What lines in the listing include "gained"? Return a copy of each.

▸ **Available data**:
□ □ □ □

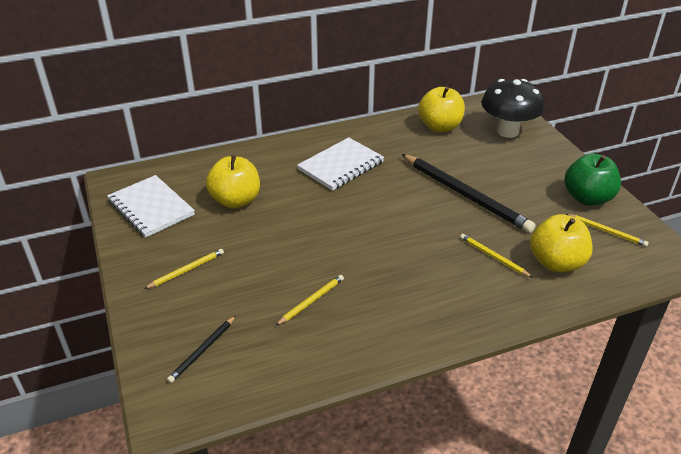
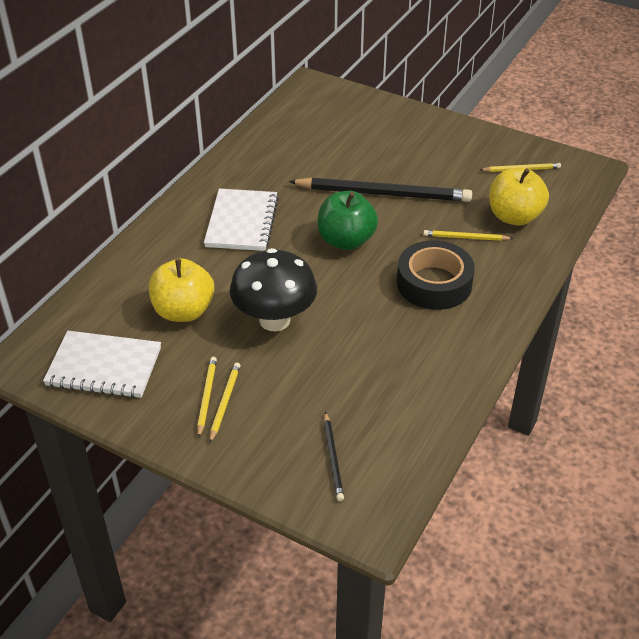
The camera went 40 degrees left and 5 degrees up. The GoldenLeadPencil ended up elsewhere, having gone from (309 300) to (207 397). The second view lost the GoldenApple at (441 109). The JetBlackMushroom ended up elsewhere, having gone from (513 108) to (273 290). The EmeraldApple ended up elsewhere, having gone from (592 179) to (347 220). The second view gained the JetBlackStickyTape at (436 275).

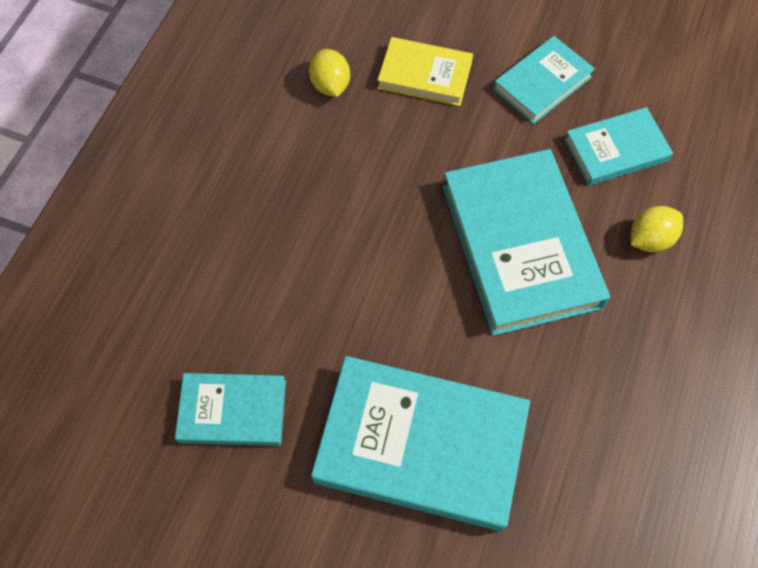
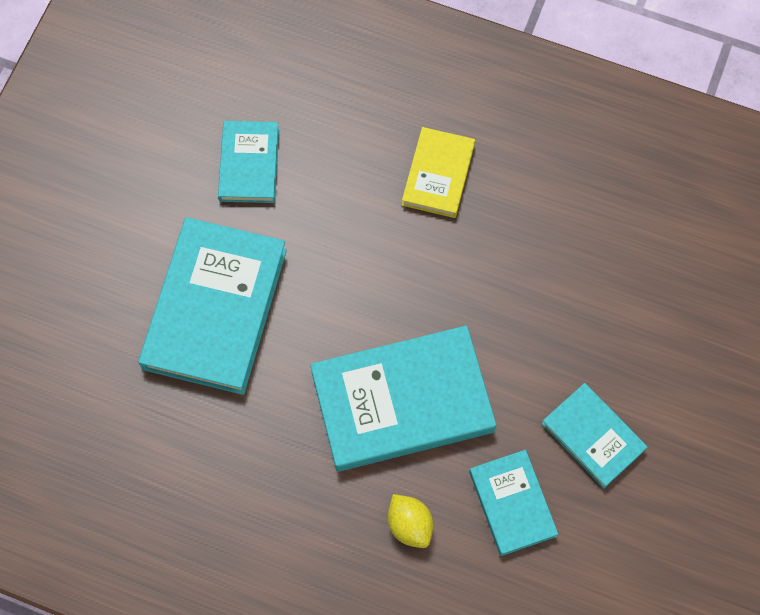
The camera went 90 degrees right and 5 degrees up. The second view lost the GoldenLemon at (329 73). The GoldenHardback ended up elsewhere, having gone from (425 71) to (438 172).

□ □ □ □

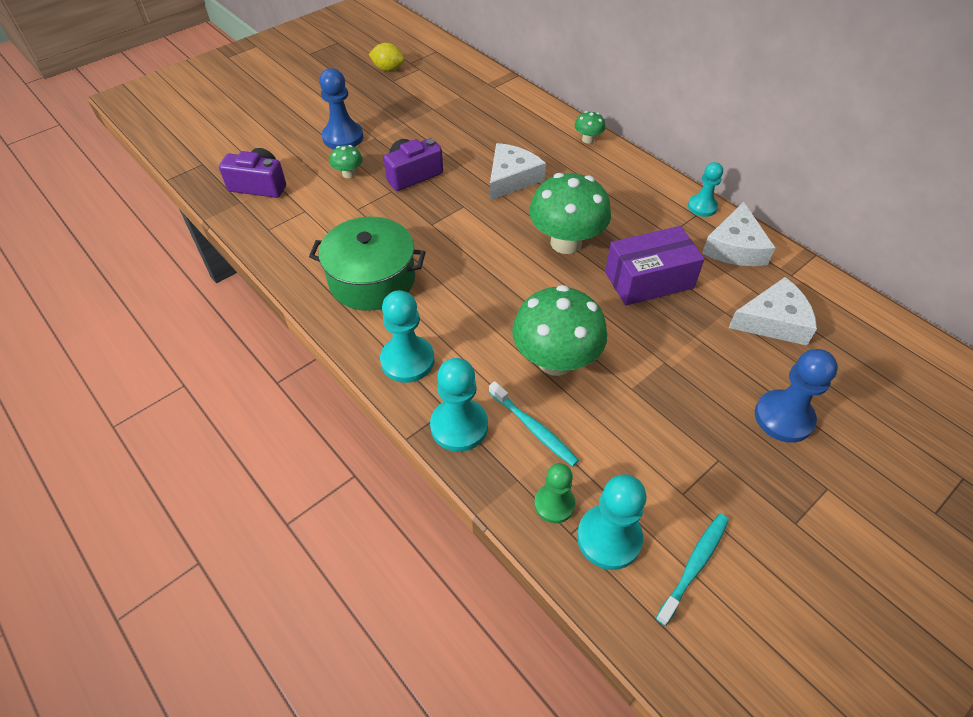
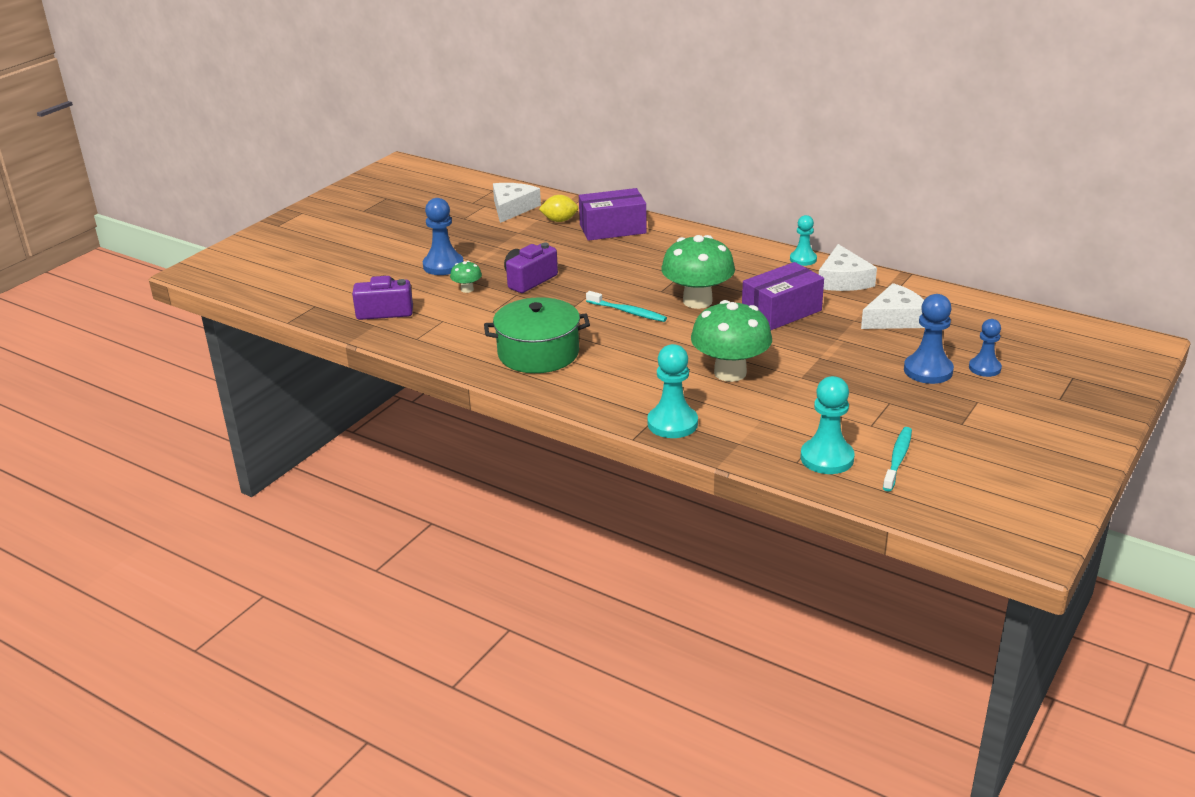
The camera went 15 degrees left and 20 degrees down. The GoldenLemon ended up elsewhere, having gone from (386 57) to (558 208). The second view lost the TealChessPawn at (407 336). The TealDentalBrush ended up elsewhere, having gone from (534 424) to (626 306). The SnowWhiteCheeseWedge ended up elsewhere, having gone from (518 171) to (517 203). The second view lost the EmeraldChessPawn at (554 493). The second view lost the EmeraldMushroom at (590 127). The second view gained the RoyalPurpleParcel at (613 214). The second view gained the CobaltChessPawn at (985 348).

□ □ □ □

▸ **Result of this exercise**:
The camera went 40 degrees left and 5 degrees up. The GoldenLeadPencil ended up elsewhere, having gone from (309 300) to (207 397). The second view lost the GoldenApple at (441 109). The JetBlackMushroom ended up elsewhere, having gone from (513 108) to (273 290). The EmeraldApple ended up elsewhere, having gone from (592 179) to (347 220). The second view gained the JetBlackStickyTape at (436 275).
The camera went 15 degrees left and 20 degrees down. The GoldenLemon ended up elsewhere, having gone from (386 57) to (558 208). The second view lost the TealChessPawn at (407 336). The TealDentalBrush ended up elsewhere, having gone from (534 424) to (626 306). The SnowWhiteCheeseWedge ended up elsewhere, having gone from (518 171) to (517 203). The second view lost the EmeraldChessPawn at (554 493). The second view lost the EmeraldMushroom at (590 127). The second view gained the RoyalPurpleParcel at (613 214). The second view gained the CobaltChessPawn at (985 348).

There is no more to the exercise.